Problem —
Leaving out every line that comes before the one containing "(798, 424) = (334, 326): purple", output the rest of the records exactly, the final line included.
Segment Start: Records provided
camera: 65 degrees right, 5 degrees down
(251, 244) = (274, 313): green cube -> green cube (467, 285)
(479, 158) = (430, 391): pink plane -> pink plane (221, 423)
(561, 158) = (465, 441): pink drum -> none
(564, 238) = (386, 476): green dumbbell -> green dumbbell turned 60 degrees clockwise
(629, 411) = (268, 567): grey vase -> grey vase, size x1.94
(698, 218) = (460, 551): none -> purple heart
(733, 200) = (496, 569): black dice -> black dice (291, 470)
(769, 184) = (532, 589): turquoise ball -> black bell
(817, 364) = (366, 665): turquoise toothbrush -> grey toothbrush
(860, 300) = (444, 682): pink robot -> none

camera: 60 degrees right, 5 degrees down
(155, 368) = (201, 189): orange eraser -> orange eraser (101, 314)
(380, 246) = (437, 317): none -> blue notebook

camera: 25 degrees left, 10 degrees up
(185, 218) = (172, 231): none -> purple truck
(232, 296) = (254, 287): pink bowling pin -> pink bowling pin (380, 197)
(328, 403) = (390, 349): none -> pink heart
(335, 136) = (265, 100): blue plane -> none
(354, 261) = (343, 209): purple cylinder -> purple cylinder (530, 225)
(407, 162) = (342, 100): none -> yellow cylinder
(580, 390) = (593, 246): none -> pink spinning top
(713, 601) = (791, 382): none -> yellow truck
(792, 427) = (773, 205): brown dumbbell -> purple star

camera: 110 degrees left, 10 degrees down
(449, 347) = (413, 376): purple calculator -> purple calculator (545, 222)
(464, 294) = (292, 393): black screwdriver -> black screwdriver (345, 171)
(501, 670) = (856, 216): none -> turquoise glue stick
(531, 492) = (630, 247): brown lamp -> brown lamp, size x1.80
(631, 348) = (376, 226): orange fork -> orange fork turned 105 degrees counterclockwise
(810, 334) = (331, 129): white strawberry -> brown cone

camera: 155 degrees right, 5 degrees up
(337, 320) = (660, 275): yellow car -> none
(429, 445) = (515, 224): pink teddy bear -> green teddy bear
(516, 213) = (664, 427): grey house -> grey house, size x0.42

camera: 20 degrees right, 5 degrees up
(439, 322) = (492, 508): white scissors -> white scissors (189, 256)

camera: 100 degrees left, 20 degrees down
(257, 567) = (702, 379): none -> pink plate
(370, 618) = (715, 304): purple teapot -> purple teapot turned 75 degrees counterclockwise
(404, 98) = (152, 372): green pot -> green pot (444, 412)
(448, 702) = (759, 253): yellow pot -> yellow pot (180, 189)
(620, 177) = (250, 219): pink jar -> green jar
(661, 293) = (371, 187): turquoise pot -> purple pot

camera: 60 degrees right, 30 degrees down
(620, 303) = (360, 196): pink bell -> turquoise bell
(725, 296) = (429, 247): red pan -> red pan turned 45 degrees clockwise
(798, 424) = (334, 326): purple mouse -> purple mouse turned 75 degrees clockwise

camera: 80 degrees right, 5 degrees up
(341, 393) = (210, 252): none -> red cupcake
Segment End: Records provided
Answer to the problem —
(798, 424) = (334, 326): purple mouse -> purple mouse turned 75 degrees clockwise

camera: 80 degrees right, 5 degrees up
(341, 393) = (210, 252): none -> red cupcake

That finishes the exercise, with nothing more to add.